Scene images with change listings
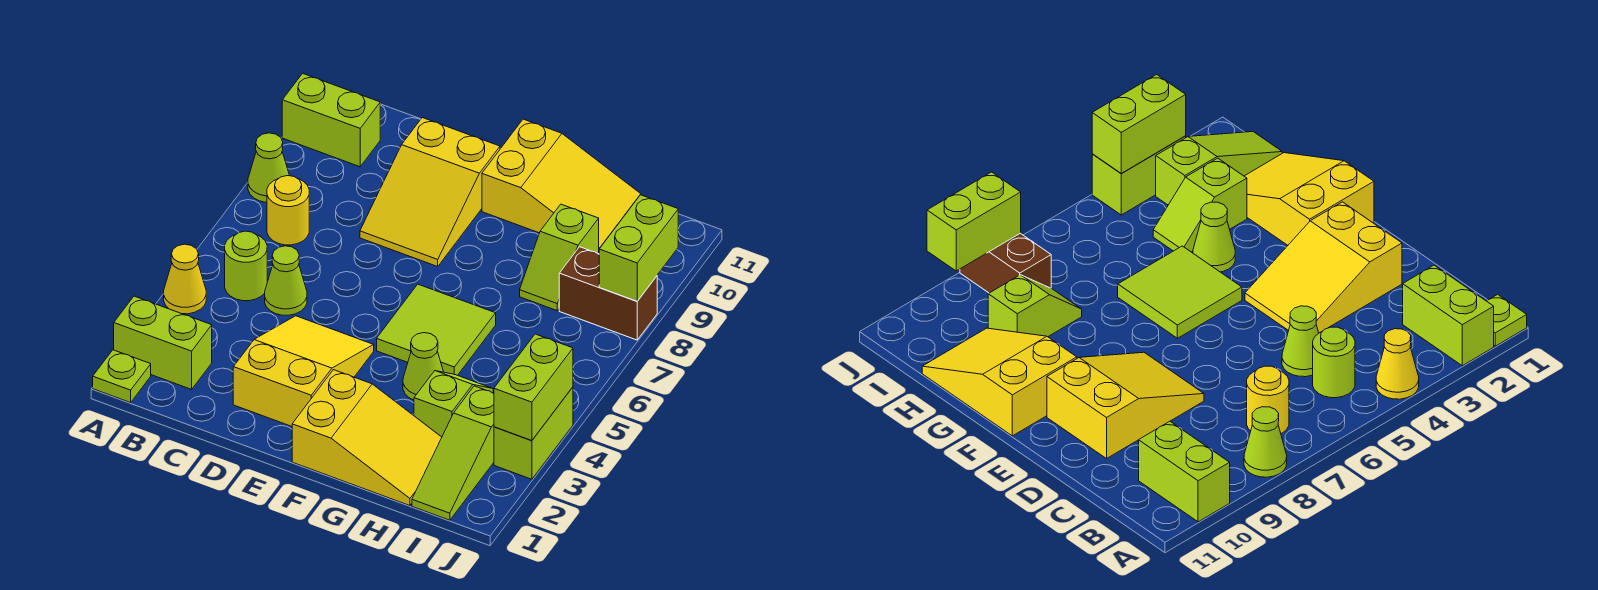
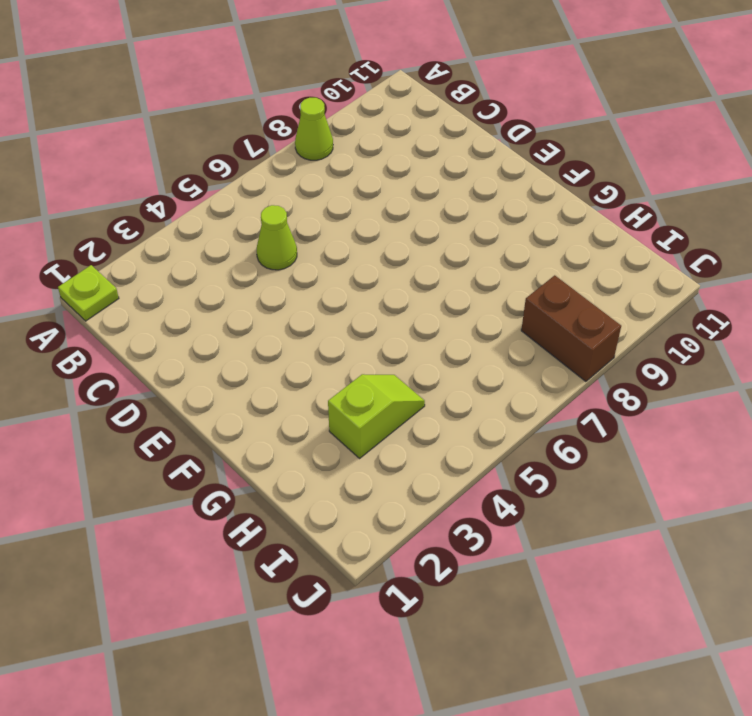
none -> lime brick A2:B2 level 1
none -> yellow cone A4 level 1
none -> lime brick A10:B10 level 1

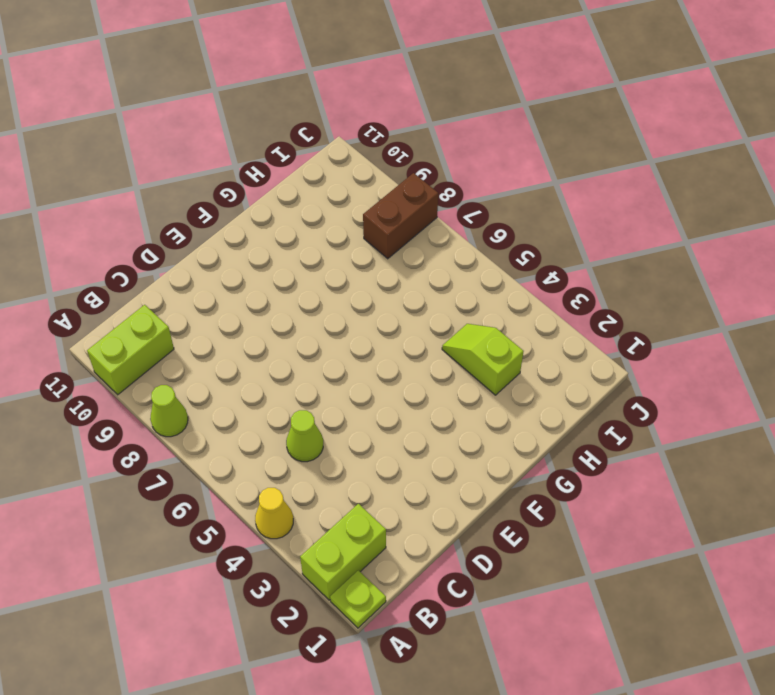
none -> lime round brick B5 level 1
none -> yellow round brick B7 level 1
none -> yellow slope D2:E4 level 1 top 2

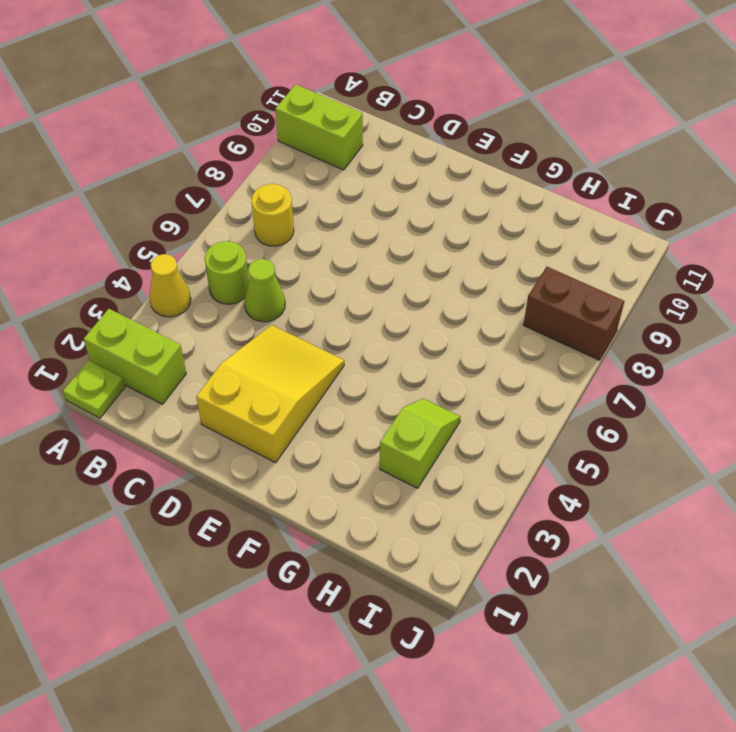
none -> lime cone A8 level 1
none -> yellow slope D8:E10 level 1 top 10
none -> yellow slope F1:H2 level 1 top F

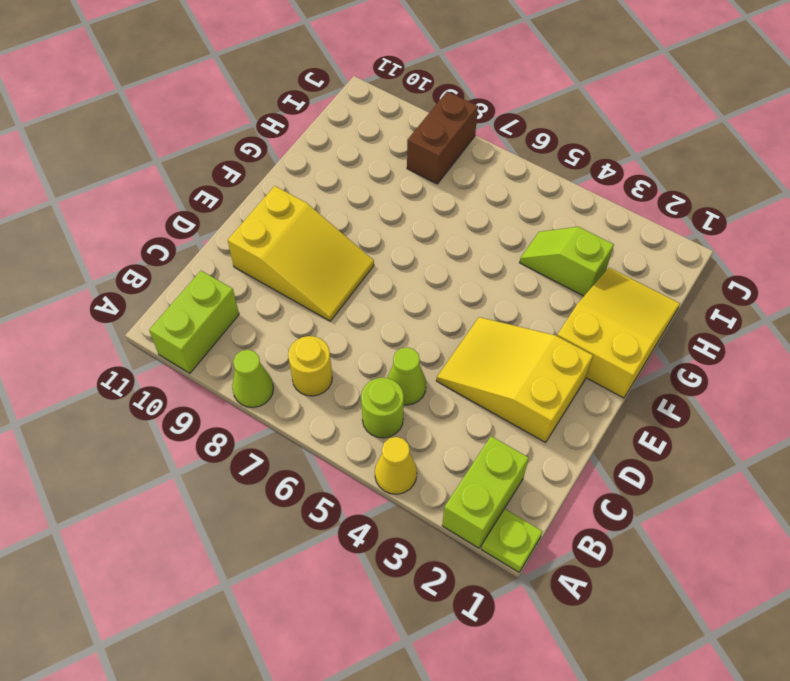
none -> lime tile F5:G6 level 1
none -> yellow slope F10:H11 level 1 top F
none -> lime cone G4 level 1

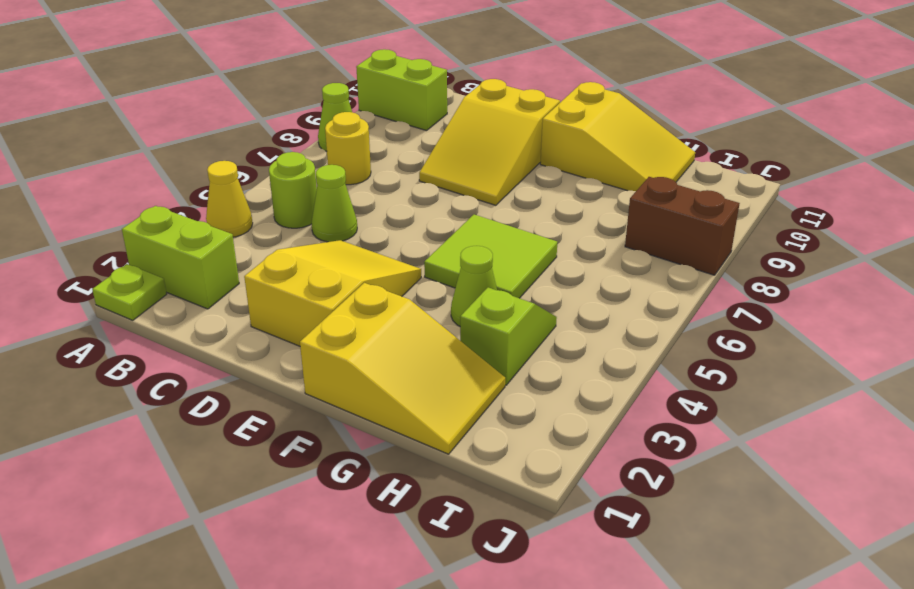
none -> lime slope H8:H9 level 1 top 9
none -> lime slope I1:I3 level 1 top 3
none -> lime brick J3:J4 level 1

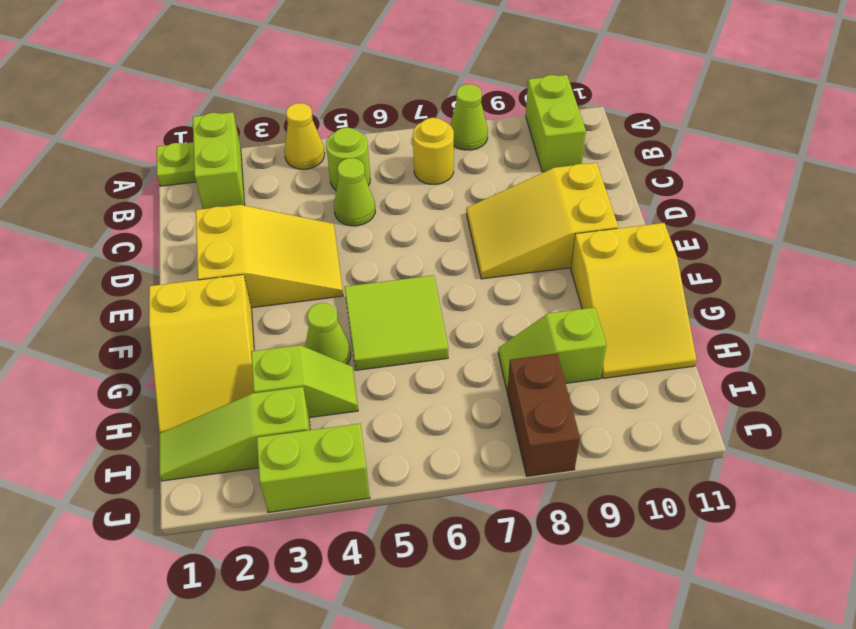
none -> lime brick J3:J4 level 2
none -> lime brick J8:J9 level 2

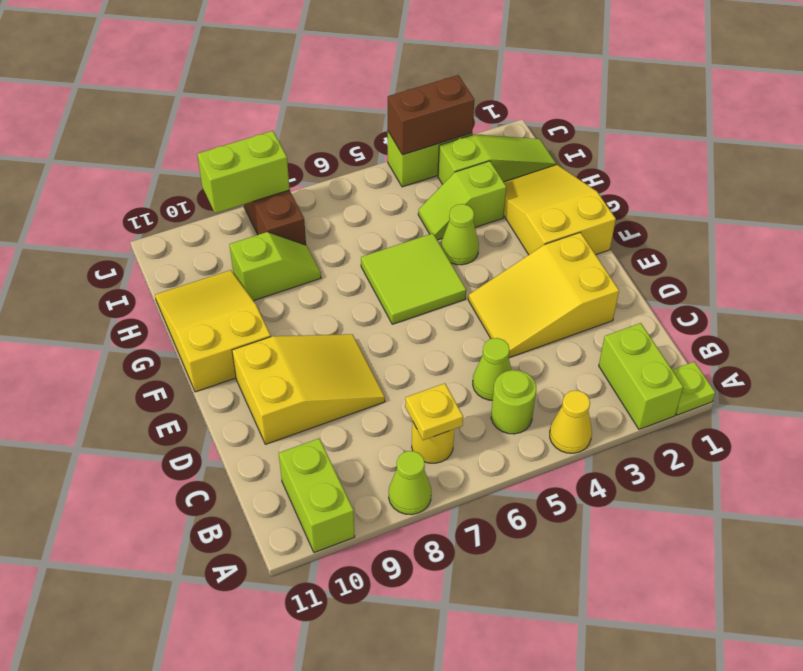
yellow plate B7 level 2 -> none
brown brick J3:J4 level 2 -> lime brick J3:J4 level 2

#### [Exercise brief]
Go through the entries above and report every line in which the word "yellow" appears.

#### [Exercise answer]
none -> yellow cone A4 level 1
none -> yellow round brick B7 level 1
none -> yellow slope D2:E4 level 1 top 2
none -> yellow slope D8:E10 level 1 top 10
none -> yellow slope F1:H2 level 1 top F
none -> yellow slope F10:H11 level 1 top F
yellow plate B7 level 2 -> none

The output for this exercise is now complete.